◆ INPUT DATA ◆
########

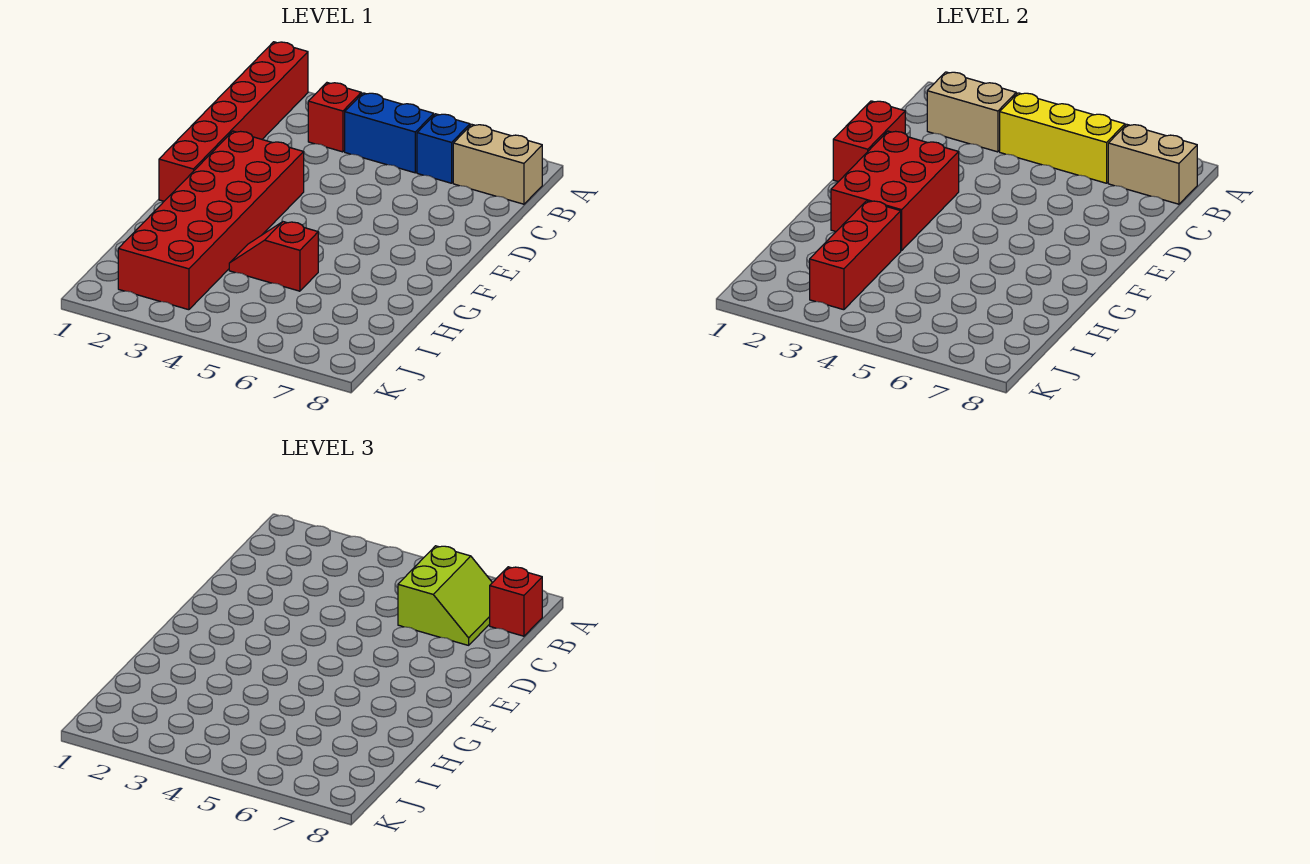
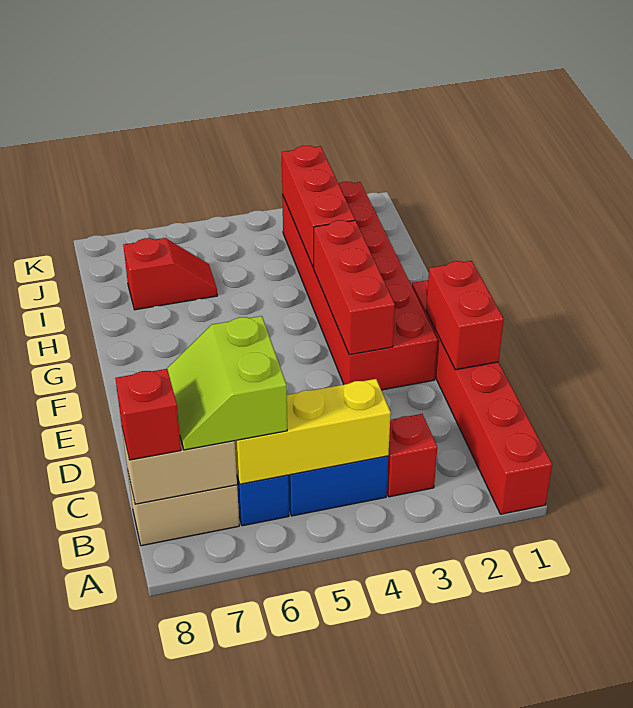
tan brick B2:B3 level 2 -> none
red brick E2:G3 level 2 -> red brick E3:G3 level 2
red slope H4:H5 level 1 top 5 -> red slope I6:I7 level 1 top 7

########

◆ WHAT IS BEING ASKED ◆
Nothing but the lines from the one containing "red brick E2:G3" through the last line of the material should be returned, each exactly as written, both ends included.

◆ SOLUTION TO THIS PROBLEM ◆
red brick E2:G3 level 2 -> red brick E3:G3 level 2
red slope H4:H5 level 1 top 5 -> red slope I6:I7 level 1 top 7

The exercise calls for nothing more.